BEGIN

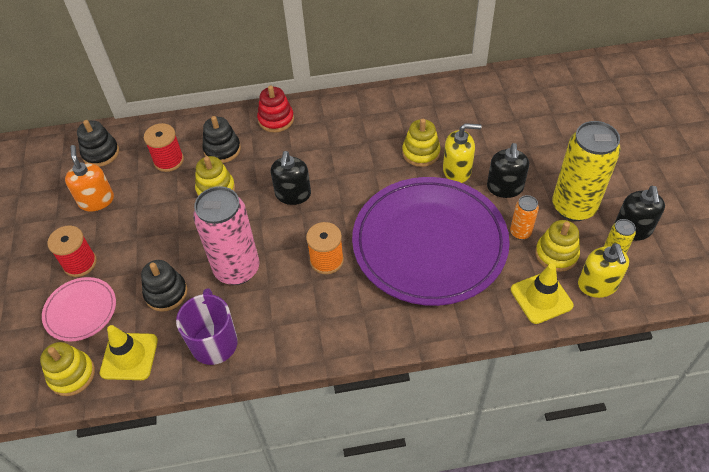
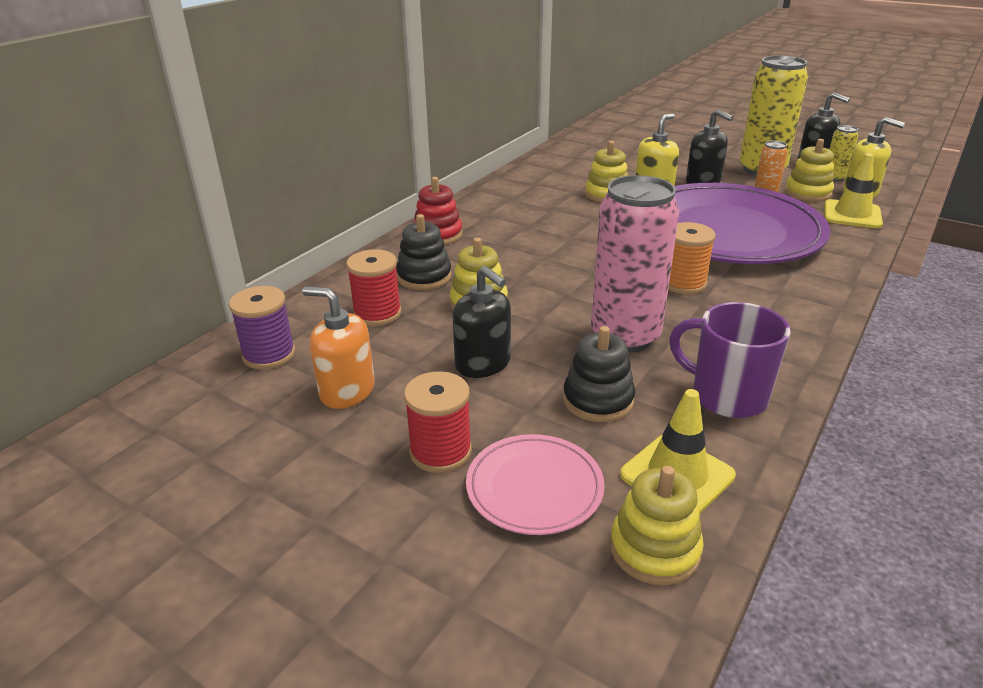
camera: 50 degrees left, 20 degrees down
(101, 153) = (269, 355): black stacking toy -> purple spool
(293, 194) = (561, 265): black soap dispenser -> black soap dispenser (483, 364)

END

◆ Activity ◆
Do not include the images; transcribe the rest of the listing exactly.

◆ Exercise output ◆
camera: 50 degrees left, 20 degrees down
(101, 153) = (269, 355): black stacking toy -> purple spool
(293, 194) = (561, 265): black soap dispenser -> black soap dispenser (483, 364)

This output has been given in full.